What is expected: In the material below, the required lines run from the one containing "gray cross at" through the one containing "blue triangle at". Copy those lines exactly, ends included, and nothing else.

Task material:
--------------------------------
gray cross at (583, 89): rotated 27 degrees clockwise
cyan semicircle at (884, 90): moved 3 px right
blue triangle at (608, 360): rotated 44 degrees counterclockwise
--------------------------------
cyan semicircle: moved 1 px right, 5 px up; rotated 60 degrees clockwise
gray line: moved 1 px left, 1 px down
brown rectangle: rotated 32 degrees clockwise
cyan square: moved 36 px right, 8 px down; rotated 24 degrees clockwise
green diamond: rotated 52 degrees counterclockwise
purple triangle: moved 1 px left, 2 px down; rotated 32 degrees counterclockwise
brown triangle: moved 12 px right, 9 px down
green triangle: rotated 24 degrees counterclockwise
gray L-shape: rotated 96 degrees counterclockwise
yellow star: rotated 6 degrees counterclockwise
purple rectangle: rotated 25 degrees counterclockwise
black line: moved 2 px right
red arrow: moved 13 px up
--------------------------------
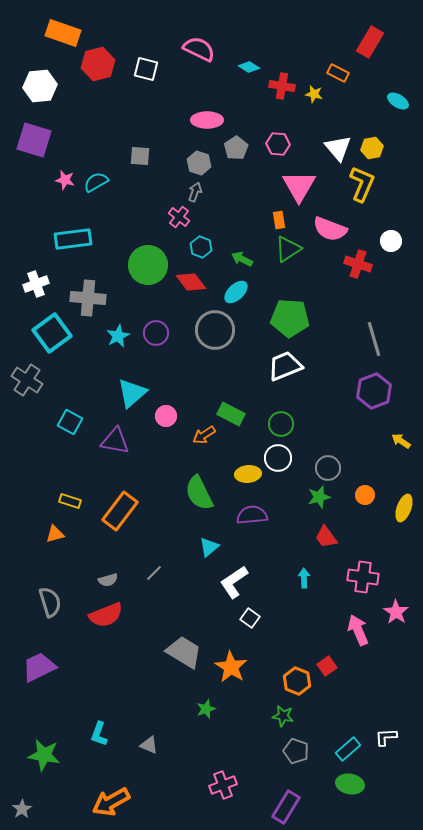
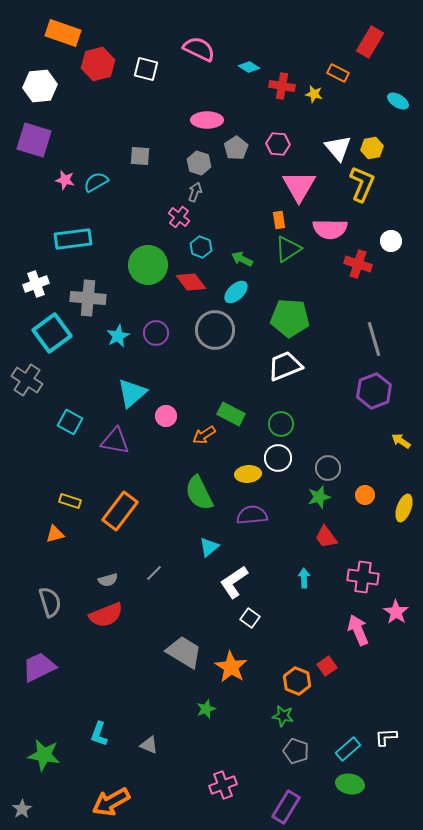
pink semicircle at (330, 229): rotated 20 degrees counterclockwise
--------------------------------
Answer to the exercise:
gray cross at (583, 89): rotated 27 degrees clockwise
cyan semicircle at (884, 90): moved 3 px right
blue triangle at (608, 360): rotated 44 degrees counterclockwise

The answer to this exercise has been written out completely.